* [Data supplied]:
*** Block opens ***
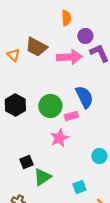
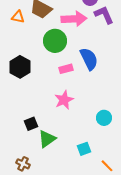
orange triangle: (13, 55) -> (18, 17), turned -32
green circle: (50, 106) -> (55, 41), moved
pink rectangle: (71, 116) -> (66, 69), moved

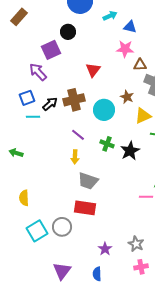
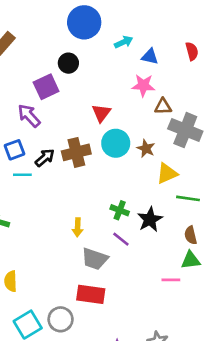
cyan circle: (104, 110) -> (116, 143), moved
purple line: (78, 135) -> (121, 239), moved

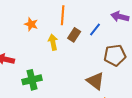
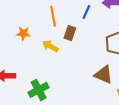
blue line: (95, 29) -> (86, 12), moved
yellow arrow: (53, 42) -> (50, 46), turned -35

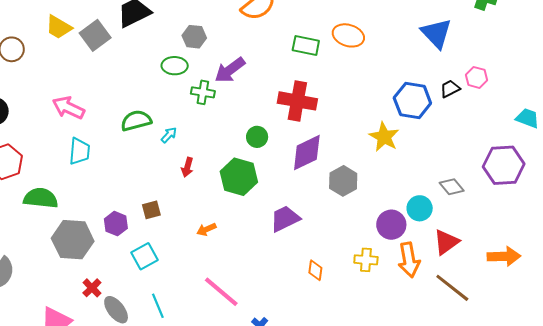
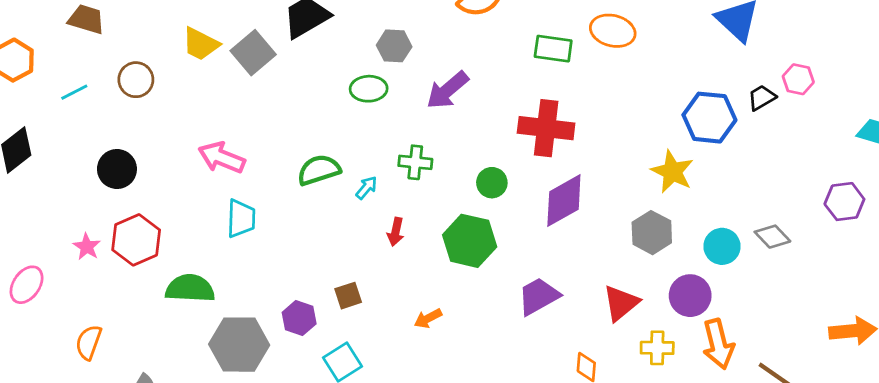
green cross: (203, 92) -> (415, 162), moved
purple hexagon: (504, 165) -> (844, 202), size x0.7
gray hexagon: (343, 181) -> (652, 233), moved
cyan circle: (420, 208) -> (722, 246), moved
red triangle: (446, 242) -> (621, 303), moved

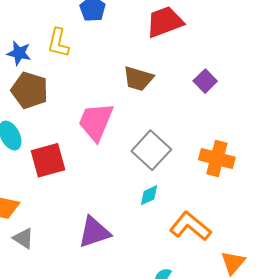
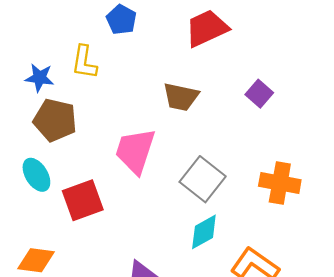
cyan diamond: (149, 195) -> (204, 232), size x1.4

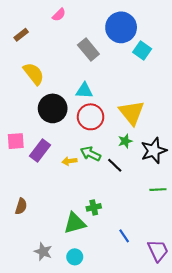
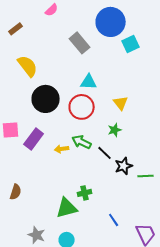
cyan square: (142, 51) -> (131, 44), turned 30
cyan triangle: (84, 91) -> (89, 82), moved
yellow triangle: (132, 113) -> (121, 103), size x0.6
black star: (154, 151) -> (124, 166), moved, size x0.7

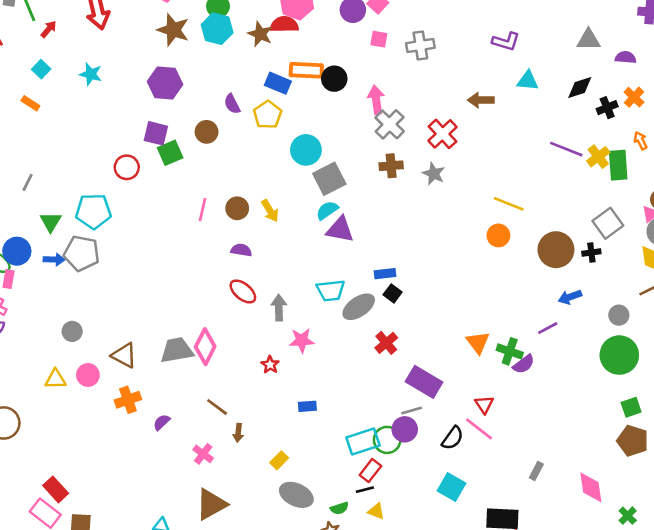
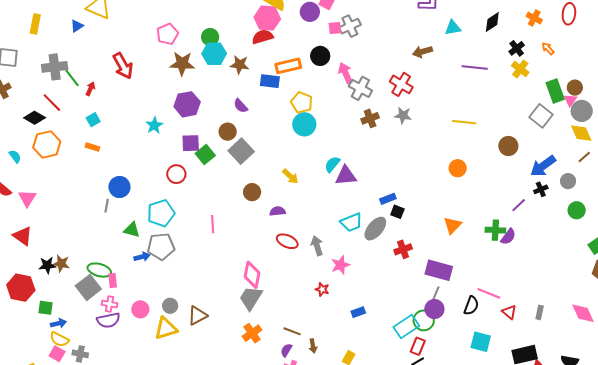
brown star: (260, 34) -> (240, 65), moved
gray cross: (420, 46) -> (350, 26), moved
cyan square: (41, 69) -> (93, 120), turned 32
cyan star: (91, 74) -> (154, 125), moved, turned -30
black circle: (334, 79) -> (320, 56), moved
black cross: (607, 108) -> (517, 48), moved
yellow pentagon: (268, 115) -> (302, 103), moved
purple line: (566, 149) -> (475, 67), moved
green rectangle: (618, 165) -> (555, 91), moved
gray square: (329, 179) -> (241, 151), moved
brown circle: (237, 208) -> (252, 192), moved
pink line: (202, 210) -> (213, 224), moved
green triangle: (51, 222) -> (132, 230), turned -30
orange circle: (498, 235) -> (458, 168), moved
brown circle: (556, 250) -> (508, 146), size x0.7
blue circle: (17, 251) -> (119, 187), moved
black cross: (591, 253) -> (541, 189), moved
blue arrow: (570, 297) -> (543, 166), moved, size x1.5
orange triangle: (478, 342) -> (452, 225), moved, turned 36
red cross: (386, 343) -> (403, 249), turned 36
pink diamond: (205, 347) -> (252, 275), moved
gray trapezoid: (177, 350) -> (251, 298), turned -32
brown triangle: (124, 355) -> (197, 316), moved, turned -40
green circle: (619, 355) -> (577, 210), size x0.6
pink circle: (88, 375) -> (140, 309), moved
yellow triangle: (55, 379) -> (166, 328), moved, size x1.4
orange cross: (128, 400) -> (252, 333), moved
red triangle: (484, 404) -> (509, 312), moved
gray line: (412, 411) -> (436, 294), turned -35
purple semicircle: (162, 422) -> (286, 350), moved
*** Block closes ***
* [What is required]: Pictures aside, return exactly the lines from the data above, starting at the line that has "cyan diamond: (149, 195)" and ending at the line that has "brown triangle: (124, 355)", both included.

* [Solution for this problem]:
cyan diamond: (149, 195) -> (204, 232), size x1.4

cyan square: (142, 51) -> (131, 44), turned 30
cyan triangle: (84, 91) -> (89, 82), moved
yellow triangle: (132, 113) -> (121, 103), size x0.6
black star: (154, 151) -> (124, 166), moved, size x0.7

brown star: (260, 34) -> (240, 65), moved
gray cross: (420, 46) -> (350, 26), moved
cyan square: (41, 69) -> (93, 120), turned 32
cyan star: (91, 74) -> (154, 125), moved, turned -30
black circle: (334, 79) -> (320, 56), moved
black cross: (607, 108) -> (517, 48), moved
yellow pentagon: (268, 115) -> (302, 103), moved
purple line: (566, 149) -> (475, 67), moved
green rectangle: (618, 165) -> (555, 91), moved
gray square: (329, 179) -> (241, 151), moved
brown circle: (237, 208) -> (252, 192), moved
pink line: (202, 210) -> (213, 224), moved
green triangle: (51, 222) -> (132, 230), turned -30
orange circle: (498, 235) -> (458, 168), moved
brown circle: (556, 250) -> (508, 146), size x0.7
blue circle: (17, 251) -> (119, 187), moved
black cross: (591, 253) -> (541, 189), moved
blue arrow: (570, 297) -> (543, 166), moved, size x1.5
orange triangle: (478, 342) -> (452, 225), moved, turned 36
red cross: (386, 343) -> (403, 249), turned 36
pink diamond: (205, 347) -> (252, 275), moved
gray trapezoid: (177, 350) -> (251, 298), turned -32
brown triangle: (124, 355) -> (197, 316), moved, turned -40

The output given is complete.